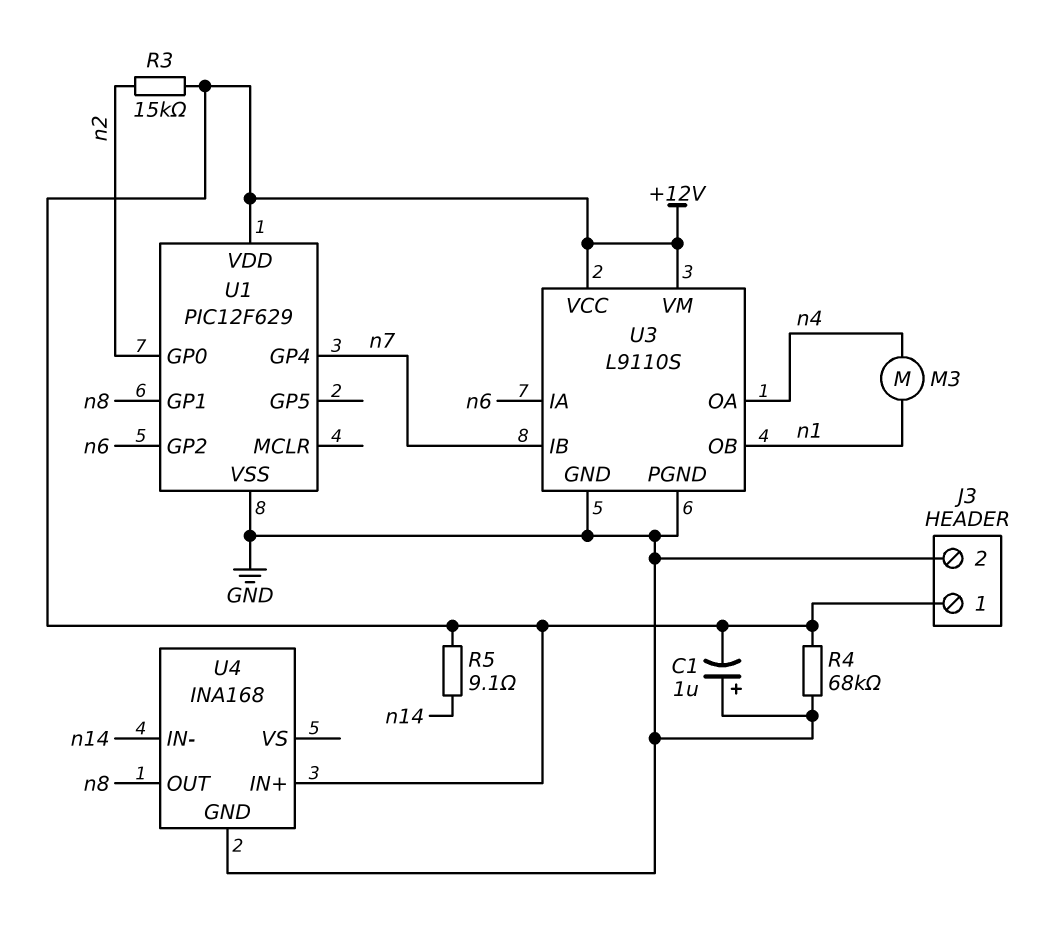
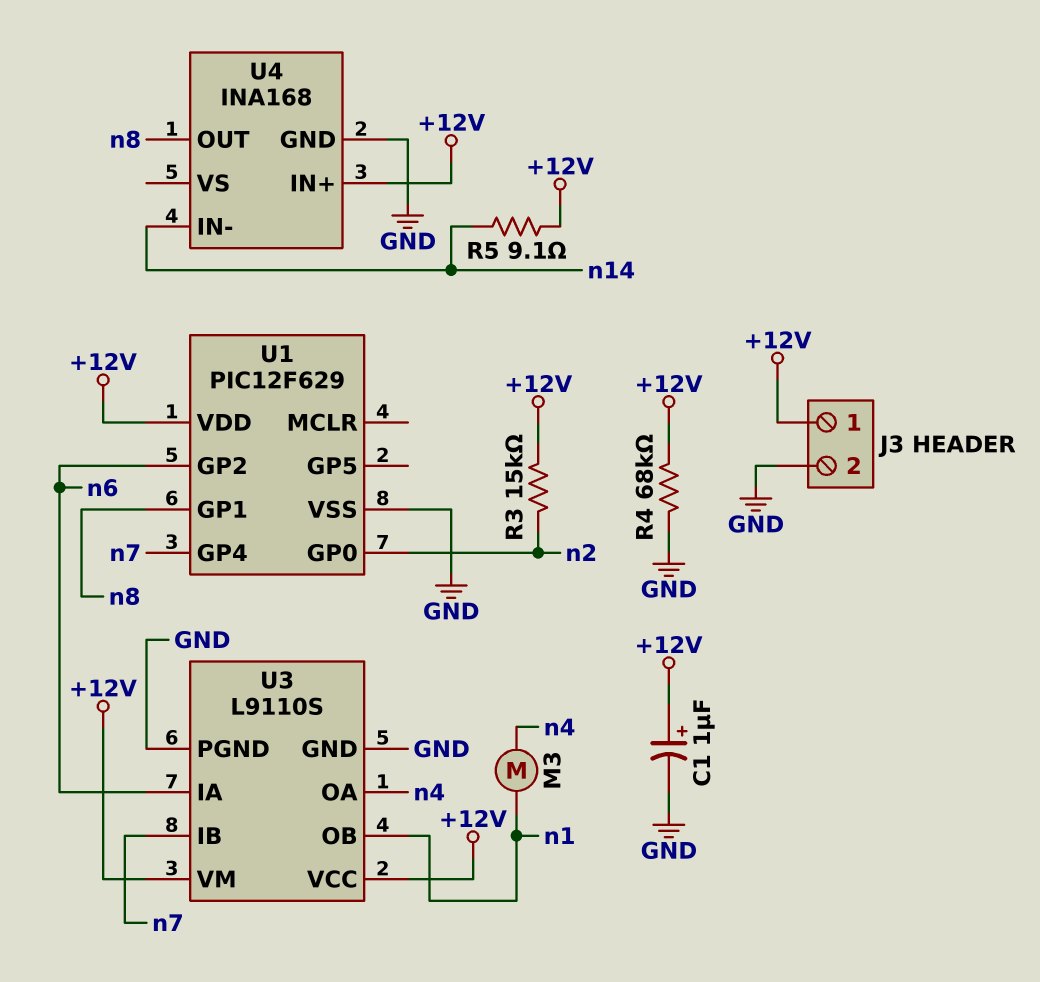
C1: 1uF (plus GND, minus +12V) -> 1uF (plus +12V, minus GND)

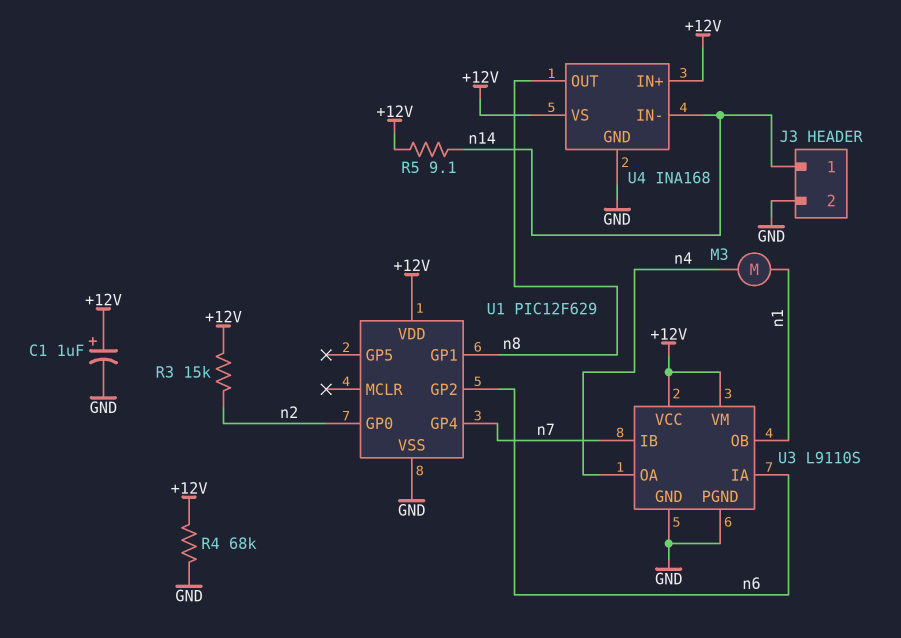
J3 pin 1: +12V -> n14
U4 pin VS: none -> +12V

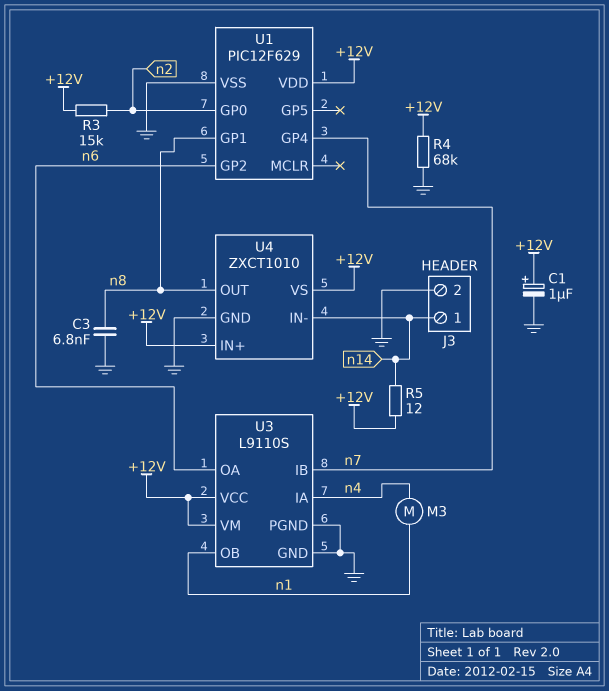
C3: none -> 6.8nF (GND, n8)
R5: 9.1 (+12V, n14) -> 12 (+12V, n14)
U3 pin IA: n6 -> n4
U3 pin OA: n4 -> n6
U4: INA168 -> ZXCT1010

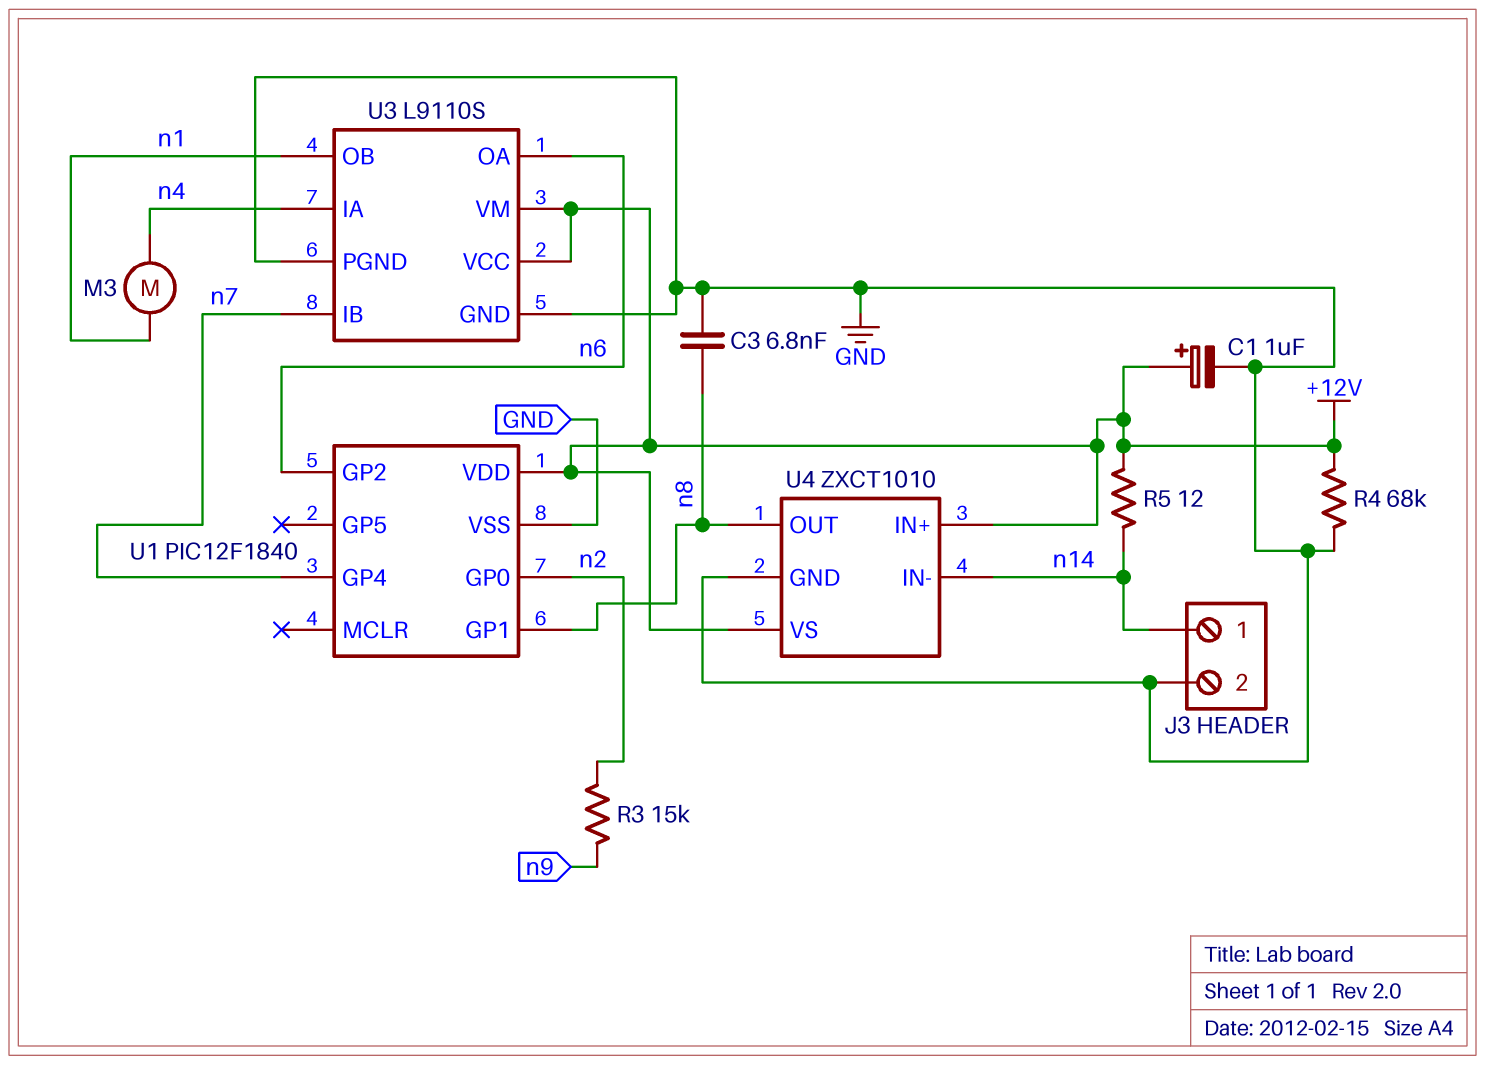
R3: 15k (+12V, n2) -> 15k (n2, n9)
U1: PIC12F629 -> PIC12F1840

• **WHAT YOU ARE ASKED TO DO**: Return the listing unchanged except for the pictures, which should be dropped.

• **OUTPUT**:
C1: 1uF (plus GND, minus +12V) -> 1uF (plus +12V, minus GND)

J3 pin 1: +12V -> n14
U4 pin VS: none -> +12V

C3: none -> 6.8nF (GND, n8)
R5: 9.1 (+12V, n14) -> 12 (+12V, n14)
U3 pin IA: n6 -> n4
U3 pin OA: n4 -> n6
U4: INA168 -> ZXCT1010

R3: 15k (+12V, n2) -> 15k (n2, n9)
U1: PIC12F629 -> PIC12F1840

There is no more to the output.